* [DATA SUPPLIED]
--------------------------------------------------

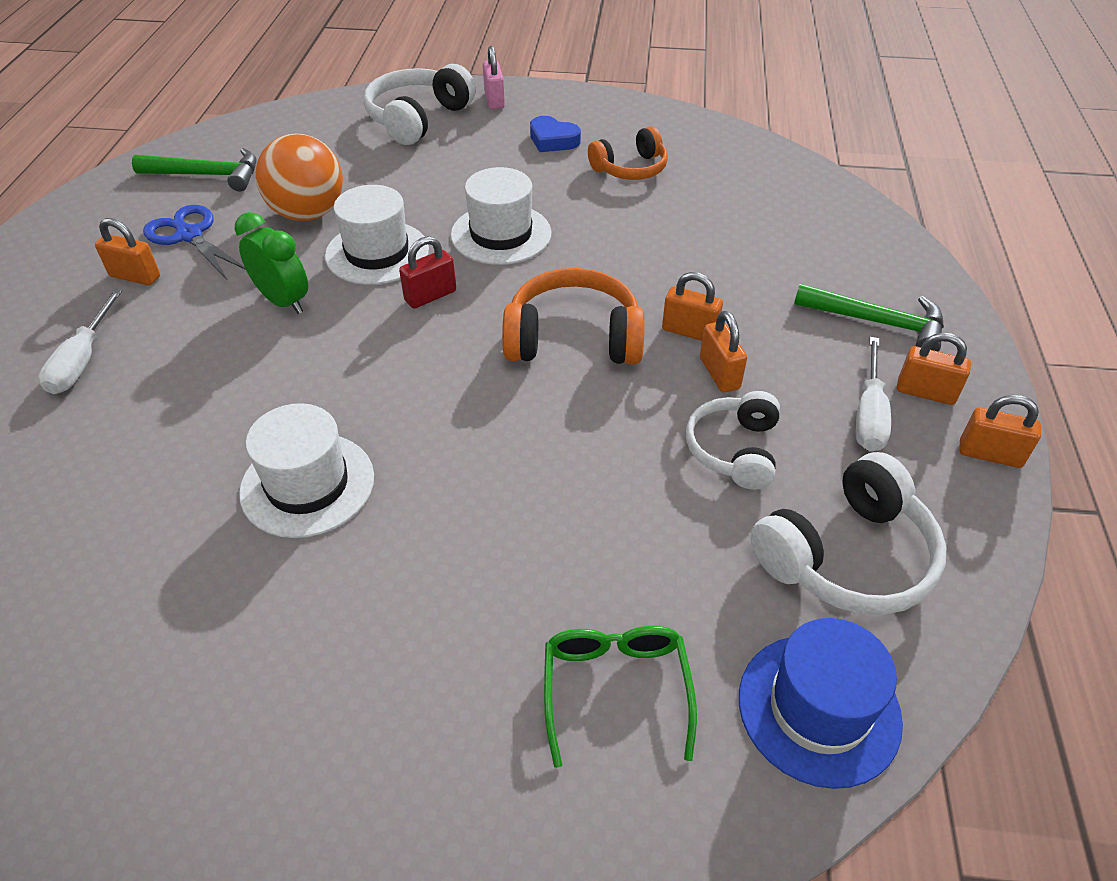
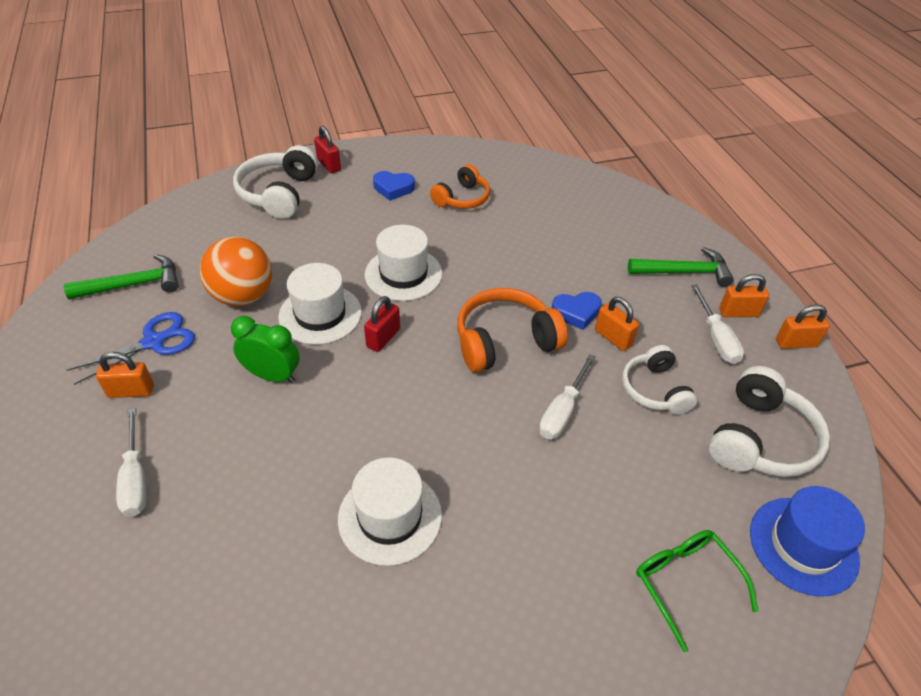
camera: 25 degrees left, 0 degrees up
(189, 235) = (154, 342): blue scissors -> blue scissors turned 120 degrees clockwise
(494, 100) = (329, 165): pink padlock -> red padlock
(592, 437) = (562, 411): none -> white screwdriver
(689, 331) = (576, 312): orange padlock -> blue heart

--------------------------------------------------

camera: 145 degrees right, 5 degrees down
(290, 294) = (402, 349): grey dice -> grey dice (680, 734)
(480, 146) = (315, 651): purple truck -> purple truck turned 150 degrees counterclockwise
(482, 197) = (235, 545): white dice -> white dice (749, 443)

--------------------------------------------------

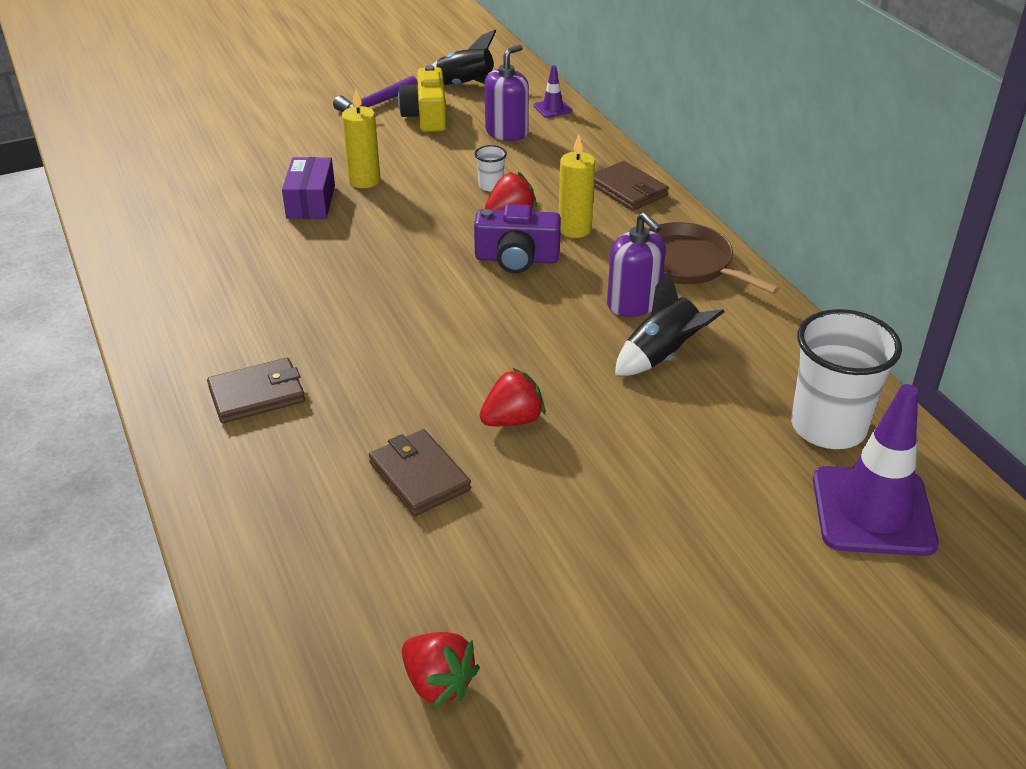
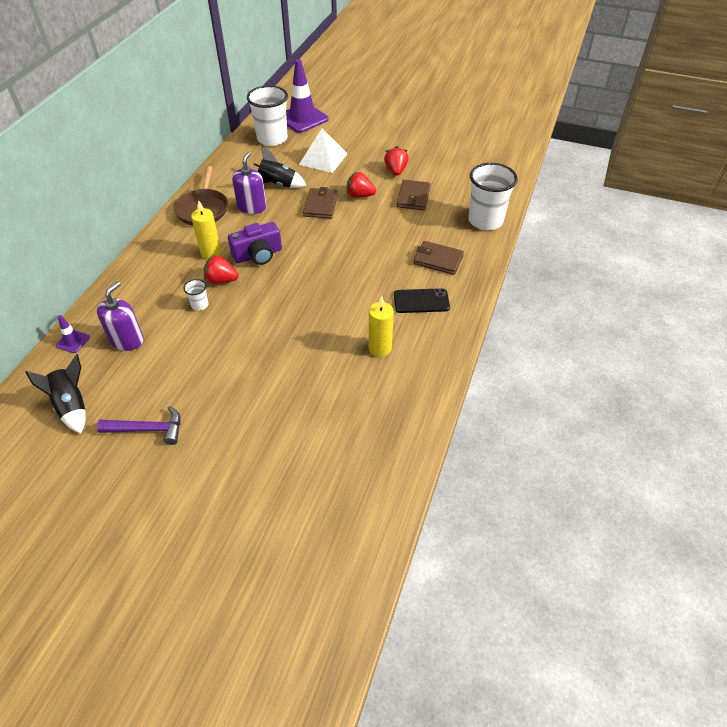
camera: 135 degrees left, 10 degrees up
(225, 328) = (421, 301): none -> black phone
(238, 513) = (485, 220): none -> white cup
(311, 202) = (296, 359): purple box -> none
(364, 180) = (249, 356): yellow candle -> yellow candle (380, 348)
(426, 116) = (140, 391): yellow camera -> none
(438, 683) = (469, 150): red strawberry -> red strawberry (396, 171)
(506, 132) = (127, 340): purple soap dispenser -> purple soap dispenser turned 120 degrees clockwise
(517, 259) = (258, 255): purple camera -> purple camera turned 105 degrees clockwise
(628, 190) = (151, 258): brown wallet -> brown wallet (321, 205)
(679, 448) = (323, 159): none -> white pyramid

--------------------------------------------------

* [WORK INSTRUCTION]
Copy the lines of the data above exactly as written, beginning with the line containing "camera: 25 degrees left, 0 degrees up" and ending with the line containing "(689, 331) = (576, 312): orange", and leave out all other lines.

* [SOLUTION FOR THIS PROBLEM]
camera: 25 degrees left, 0 degrees up
(189, 235) = (154, 342): blue scissors -> blue scissors turned 120 degrees clockwise
(494, 100) = (329, 165): pink padlock -> red padlock
(592, 437) = (562, 411): none -> white screwdriver
(689, 331) = (576, 312): orange padlock -> blue heart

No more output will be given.